THE DATA:
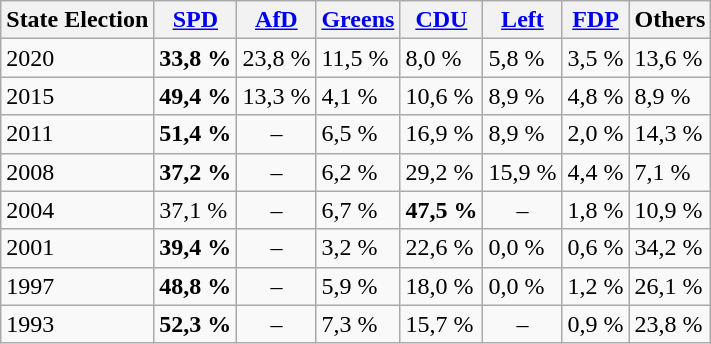
33,8 % [196, 58]
11,5 % [358, 58]
1,8 % [596, 210]
37,1 % [196, 210]
6,5 % [358, 134]
6,2 % [358, 172]
2011 [78, 134]
48,8 % [196, 286]
37,2 % [196, 172]
49,4 % [196, 96]
7,3 % [358, 324]
22,6 % [442, 248]
0,9 % [596, 324]
1993 [78, 324]
13,6 % [670, 58]
15,7 % [442, 324]
2015 [78, 96]
39,4 % [196, 248]
26,1 % [670, 286]
2001 [78, 248]
0,6 % [596, 248]
18,0 % [442, 286]
10,6 % [442, 96]
47,5 % [442, 210]
16,9 % [442, 134]
13,3 % [276, 96]
4,4 % [596, 172]
51,4 % [196, 134]
52,3 % [196, 324]
2,0 % [596, 134]
Greens [358, 20]
7,1 % [670, 172]
Left [522, 20]
4,8 % [596, 96]
2008 [78, 172]
29,2 % [442, 172]
15,9 % [522, 172]
3,2 % [358, 248]
6,7 % [358, 210]
4,1 % [358, 96]
State Election [78, 20]
5,8 % [522, 58]
1,2 % [596, 286]
3,5 % [596, 58]
Others [670, 20]
34,2 % [670, 248]
2020 [78, 58]
SPD [196, 20]
2004 [78, 210]
1997 [78, 286]
CDU [442, 20]
8,0 % [442, 58]
14,3 % [670, 134]
FDP [596, 20]
AfD [276, 20]
5,9 % [358, 286]
10,9 % [670, 210]
Provide the [X, Y] coordinate of the cell's center where the given text is located.  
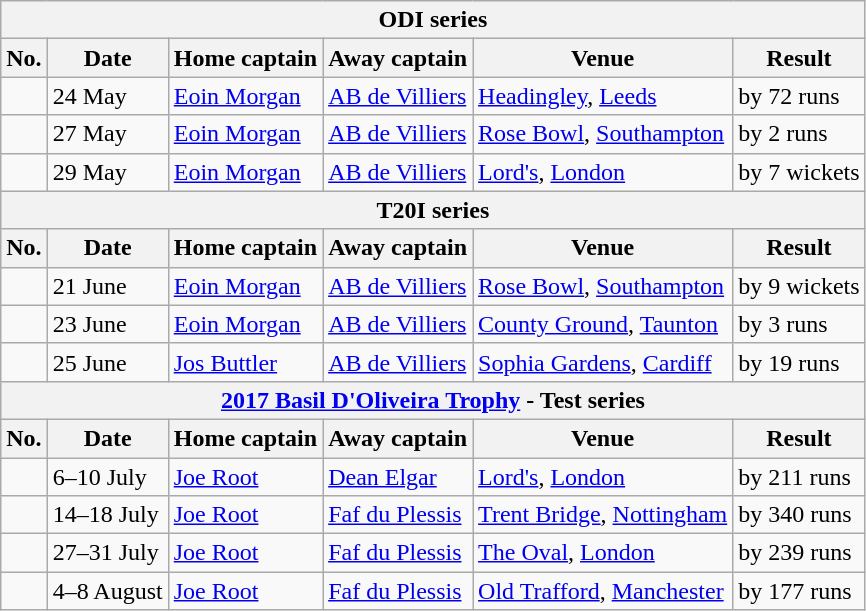
Sophia Gardens, Cardiff [603, 362]
County Ground, Taunton [603, 324]
4–8 August [108, 591]
Jos Buttler [245, 362]
The Oval, London [603, 553]
T20I series [433, 210]
by 9 wickets [799, 286]
21 June [108, 286]
27 May [108, 134]
ODI series [433, 20]
27–31 July [108, 553]
29 May [108, 172]
25 June [108, 362]
by 177 runs [799, 591]
14–18 July [108, 515]
by 239 runs [799, 553]
Trent Bridge, Nottingham [603, 515]
by 19 runs [799, 362]
Old Trafford, Manchester [603, 591]
by 3 runs [799, 324]
by 7 wickets [799, 172]
by 340 runs [799, 515]
by 211 runs [799, 477]
by 72 runs [799, 96]
6–10 July [108, 477]
by 2 runs [799, 134]
2017 Basil D'Oliveira Trophy - Test series [433, 400]
Headingley, Leeds [603, 96]
24 May [108, 96]
23 June [108, 324]
Dean Elgar [398, 477]
Return the [X, Y] coordinate for the center point of the cell that contains the specified text.  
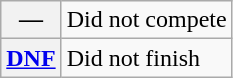
— [31, 20]
DNF [31, 58]
Did not finish [146, 58]
Did not compete [146, 20]
Output the (X, Y) coordinate of the center of the cell containing the given text.  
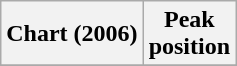
Chart (2006) (72, 34)
Peakposition (189, 34)
For the text-containing cell, return its midpoint in [x, y] coordinate format. 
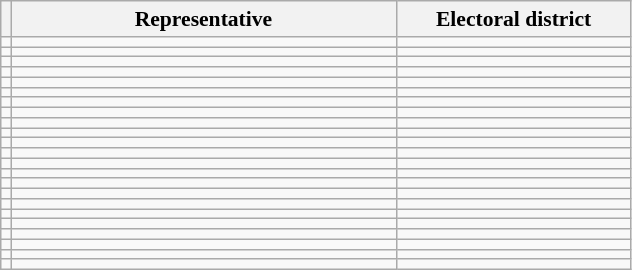
Representative [204, 19]
Electoral district [514, 19]
Return the [x, y] coordinate for the center point of the cell that contains the specified text.  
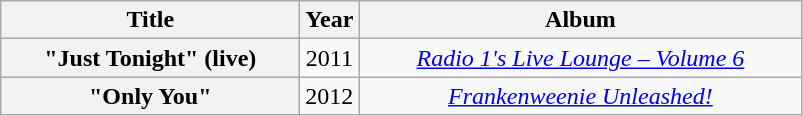
"Only You" [150, 96]
Title [150, 20]
Radio 1's Live Lounge – Volume 6 [580, 58]
Album [580, 20]
Year [330, 20]
2011 [330, 58]
2012 [330, 96]
Frankenweenie Unleashed! [580, 96]
"Just Tonight" (live) [150, 58]
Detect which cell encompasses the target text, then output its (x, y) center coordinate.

WHAT YOU HAVE TO DO:
Select every line of the items above that contains the string "containing", and copy each of those lines.

FULL SOLUTION:
Output the (X, Y) coordinate of the center of the cell containing the given text.  
For the text-containing cell, return its midpoint in [x, y] coordinate format. 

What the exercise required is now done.